WHAT IS EXPECTED:
When the line containing "piano: (512, 495) -> (327, 210), moved" appears in the entries below, begin printing there and stop after the line containing "dresser: (199, 723)"; print each of those lines exactly and no other line.

Data entries
* * *
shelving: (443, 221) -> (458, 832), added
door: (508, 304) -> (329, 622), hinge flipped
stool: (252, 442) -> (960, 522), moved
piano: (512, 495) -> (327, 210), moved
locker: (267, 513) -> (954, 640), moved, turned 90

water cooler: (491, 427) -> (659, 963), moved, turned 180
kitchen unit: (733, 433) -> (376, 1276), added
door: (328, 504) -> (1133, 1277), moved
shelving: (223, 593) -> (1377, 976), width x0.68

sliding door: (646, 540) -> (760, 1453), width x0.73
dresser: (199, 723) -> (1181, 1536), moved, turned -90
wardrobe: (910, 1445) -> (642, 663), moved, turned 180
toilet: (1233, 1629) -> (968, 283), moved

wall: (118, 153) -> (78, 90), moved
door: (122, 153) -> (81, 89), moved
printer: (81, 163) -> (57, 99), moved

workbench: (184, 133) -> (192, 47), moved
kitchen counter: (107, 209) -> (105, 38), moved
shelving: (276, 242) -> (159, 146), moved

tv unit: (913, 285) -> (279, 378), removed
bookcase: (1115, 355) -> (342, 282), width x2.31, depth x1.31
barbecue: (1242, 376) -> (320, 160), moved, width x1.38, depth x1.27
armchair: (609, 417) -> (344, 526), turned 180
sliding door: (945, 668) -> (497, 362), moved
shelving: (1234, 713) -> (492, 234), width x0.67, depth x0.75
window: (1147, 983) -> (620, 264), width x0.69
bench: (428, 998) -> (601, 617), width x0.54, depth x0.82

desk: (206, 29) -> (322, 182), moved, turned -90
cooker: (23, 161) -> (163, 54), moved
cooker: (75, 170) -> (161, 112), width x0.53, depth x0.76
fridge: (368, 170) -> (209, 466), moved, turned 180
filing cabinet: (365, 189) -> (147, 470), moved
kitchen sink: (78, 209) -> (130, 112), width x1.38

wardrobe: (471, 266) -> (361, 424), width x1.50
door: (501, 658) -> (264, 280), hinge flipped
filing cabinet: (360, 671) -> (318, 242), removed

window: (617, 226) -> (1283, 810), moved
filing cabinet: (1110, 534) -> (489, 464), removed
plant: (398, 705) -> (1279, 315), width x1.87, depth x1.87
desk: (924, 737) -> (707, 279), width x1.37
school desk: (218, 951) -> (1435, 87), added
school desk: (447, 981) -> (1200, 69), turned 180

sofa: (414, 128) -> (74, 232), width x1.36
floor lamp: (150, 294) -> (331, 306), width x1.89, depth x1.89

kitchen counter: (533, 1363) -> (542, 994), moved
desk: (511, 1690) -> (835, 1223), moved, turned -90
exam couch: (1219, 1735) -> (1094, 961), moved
* * *
WRITTEN RESPONSE:
piano: (512, 495) -> (327, 210), moved
locker: (267, 513) -> (954, 640), moved, turned 90

water cooler: (491, 427) -> (659, 963), moved, turned 180
kitchen unit: (733, 433) -> (376, 1276), added
door: (328, 504) -> (1133, 1277), moved
shelving: (223, 593) -> (1377, 976), width x0.68

sliding door: (646, 540) -> (760, 1453), width x0.73
dresser: (199, 723) -> (1181, 1536), moved, turned -90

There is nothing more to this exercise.